*** Block opens ***

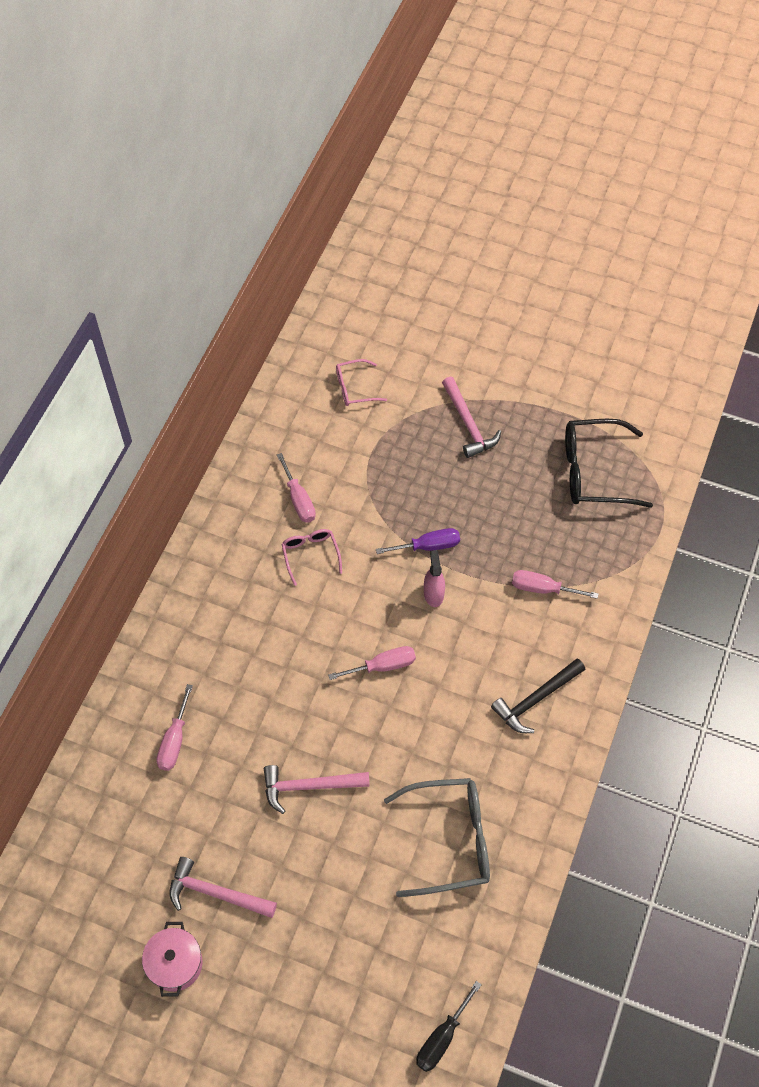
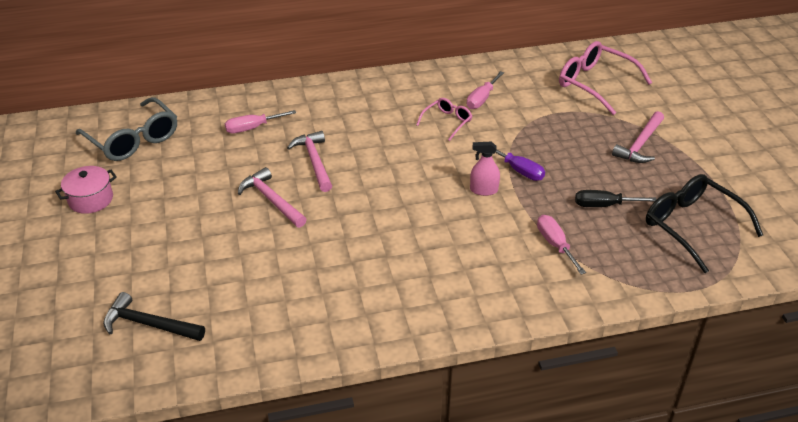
camera: 55 degrees right, 20 degrees down
(216, 893) = (156, 194): pink hammer -> pink hammer (314, 161)
(354, 388) = (595, 84): pink glasses -> pink glasses, size x1.84
(383, 666) = (399, 192): pink screwdriver -> none
(433, 594) = (484, 190): pink spray bottle -> pink spray bottle turned 135 degrees counterclockwise
(442, 1038) = (118, 364): black screwdriver -> black screwdriver (603, 205)
(450, 840) = (290, 291): grey glasses -> grey glasses (133, 139)
(536, 699) = (456, 285): black hammer -> black hammer (149, 324)

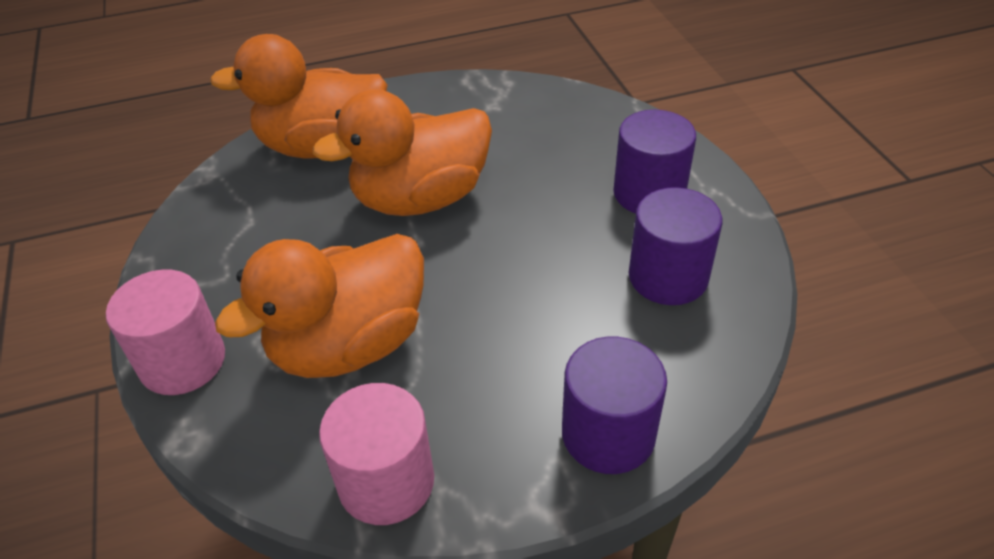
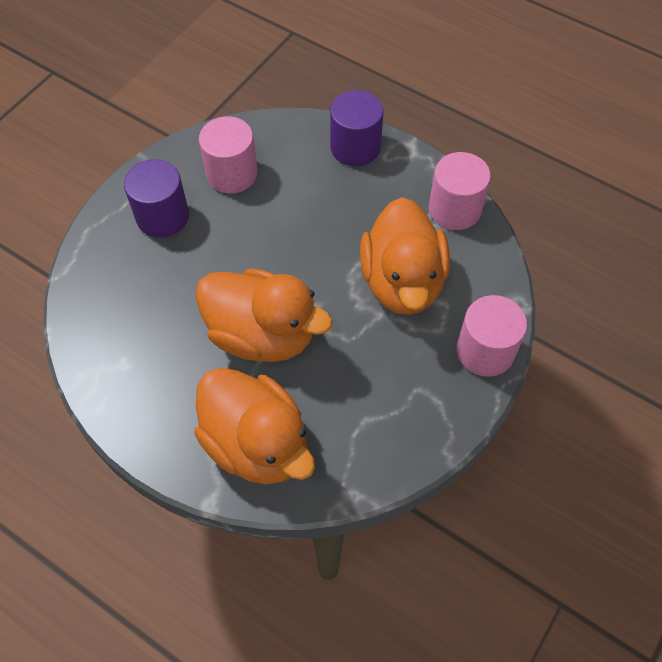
camera: 130 degrees left, 15 degrees up
(349, 345) = (402, 281): orange duck -> orange duck turned 75 degrees clockwise
(668, 277) = (232, 173): purple cylinder -> pink cylinder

*** Block closes ***

Task to carry out
Nothing but the lines from the top of the data above through the line containing "(442, 1038) = (118, 364): black" should be output, exactly as written and without the pictures.

Result of the task
camera: 55 degrees right, 20 degrees down
(216, 893) = (156, 194): pink hammer -> pink hammer (314, 161)
(354, 388) = (595, 84): pink glasses -> pink glasses, size x1.84
(383, 666) = (399, 192): pink screwdriver -> none
(433, 594) = (484, 190): pink spray bottle -> pink spray bottle turned 135 degrees counterclockwise
(442, 1038) = (118, 364): black screwdriver -> black screwdriver (603, 205)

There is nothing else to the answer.